- Opening Delimiter -
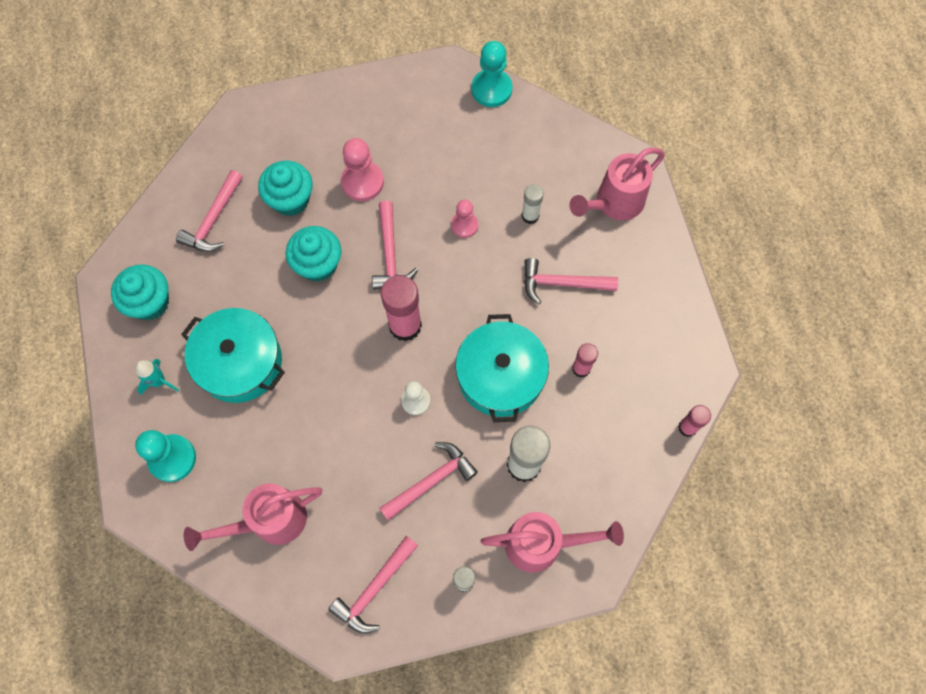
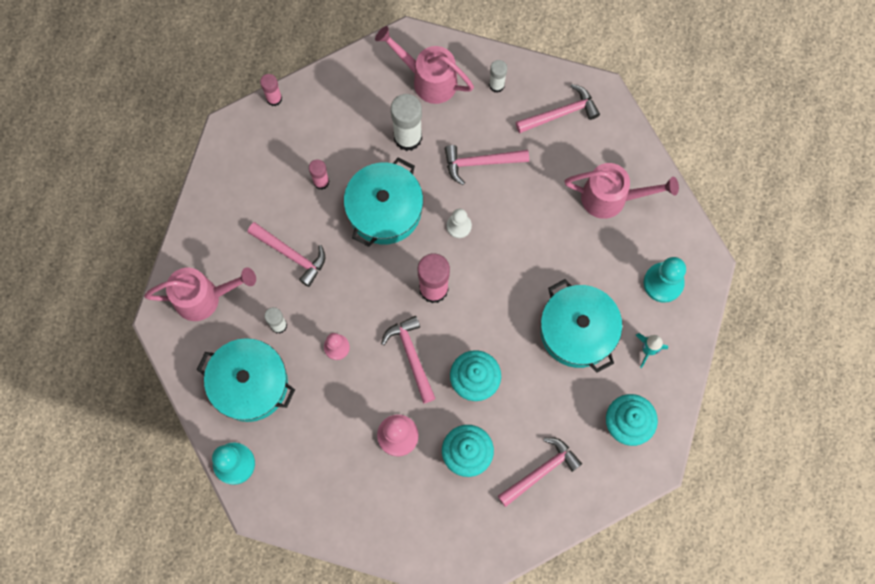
camera: 150 degrees left, 5 degrees up
pink hammer [372,201,418,290] -> pink hammer turned 45 degrees counterclockwise [381,316,436,403]
none -> turquoise pot [197,338,295,422]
- Closing Delimiter -
Write down how many lines above contain the string "degrees", and nothing besides.

THE ANSWER:
2